(EXERCISE PROMPT) Return only the lines from the one containing "(281, 253) = (483, 398): none" to the end of the material, with each one exactly as it appears.

═══ DATASET SECTION

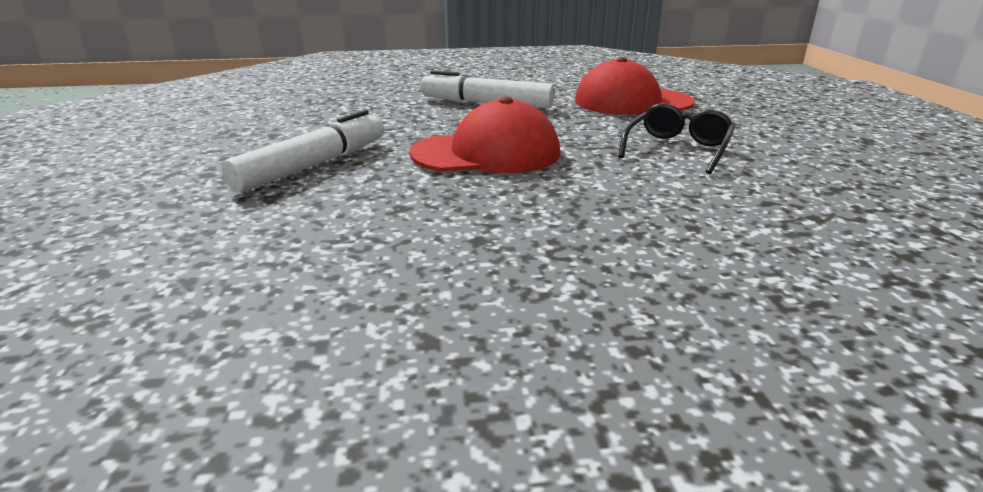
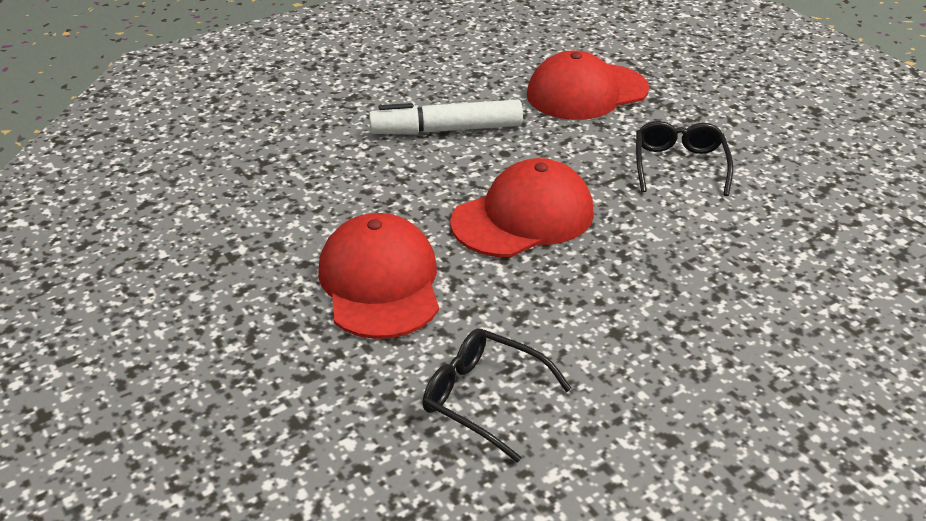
camera: 25 degrees left, 10 degrees up
(281, 253) = (483, 398): none -> black glasses
(312, 165) = (380, 282): white marker -> red cap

══════

(RESULT FOR THIS TASK)
(281, 253) = (483, 398): none -> black glasses
(312, 165) = (380, 282): white marker -> red cap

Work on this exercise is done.